## MATERIAL SHOWN
• • • •

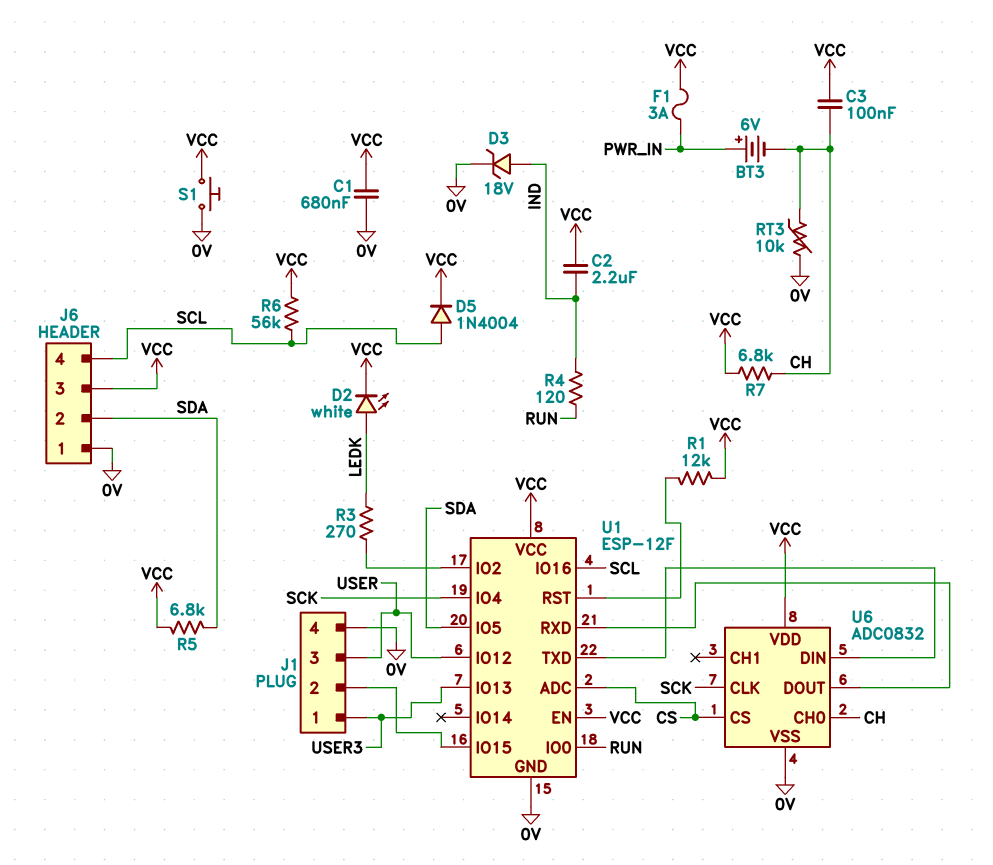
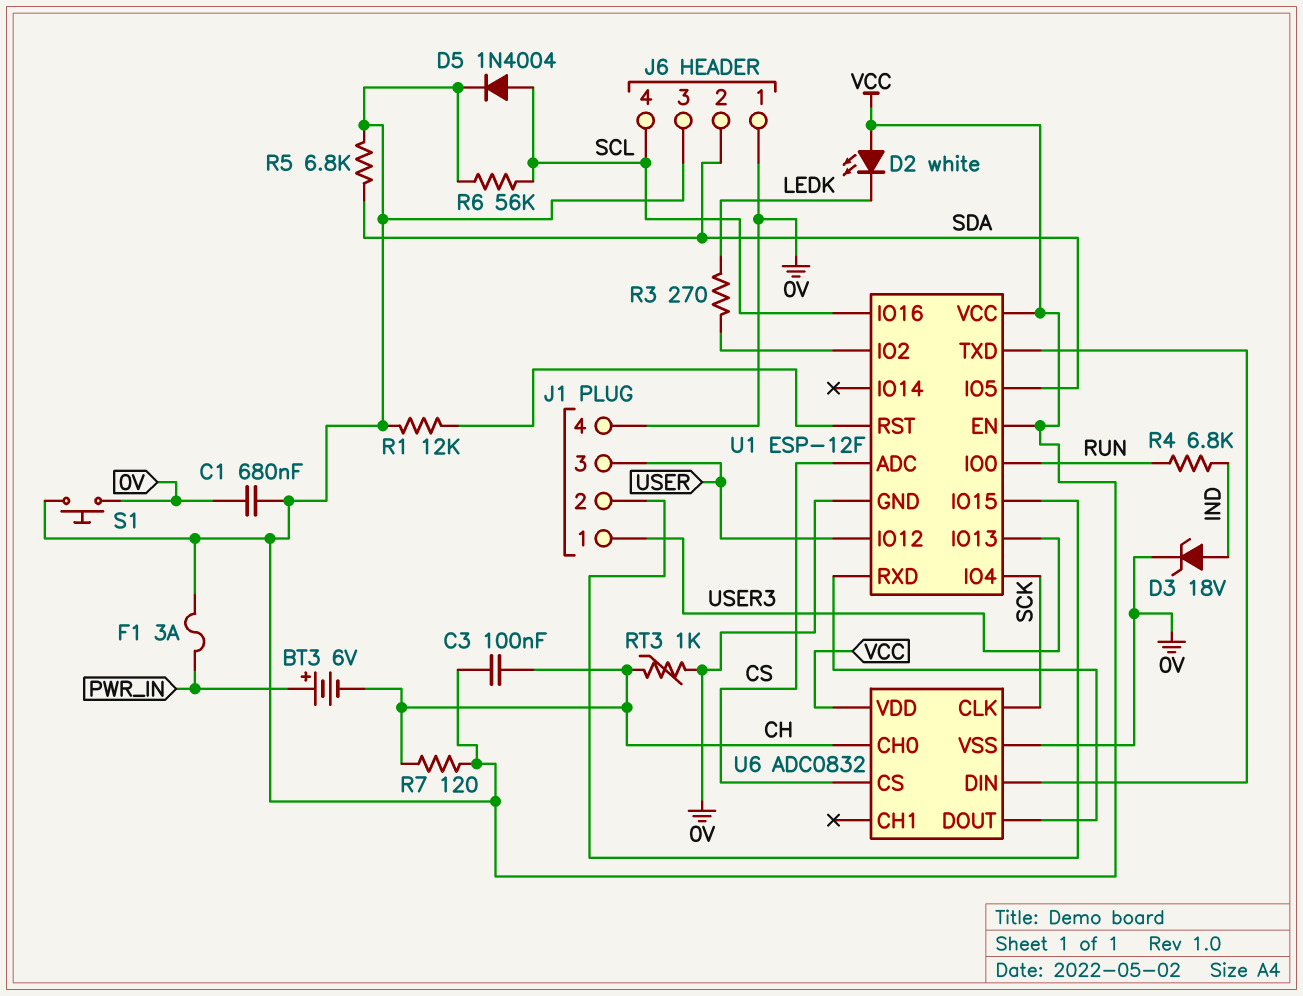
C2: 2.2uF (IND, VCC) -> none
D2: LED white (A LEDK, K VCC) -> LED white (A VCC, K LEDK)
R4: 120 (IND, RUN) -> 6.8k (IND, RUN)
R7: 6.8k (CH, VCC) -> 120 (CH, VCC)
RT3: 10k (0V, CH) -> 1k (0V, CH)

• • • •

## INSTRUCTIONS FOR THE TASK
Without the pictures, reproduce every line of the records above exactly.

## SOLUTION
C2: 2.2uF (IND, VCC) -> none
D2: LED white (A LEDK, K VCC) -> LED white (A VCC, K LEDK)
R4: 120 (IND, RUN) -> 6.8k (IND, RUN)
R7: 6.8k (CH, VCC) -> 120 (CH, VCC)
RT3: 10k (0V, CH) -> 1k (0V, CH)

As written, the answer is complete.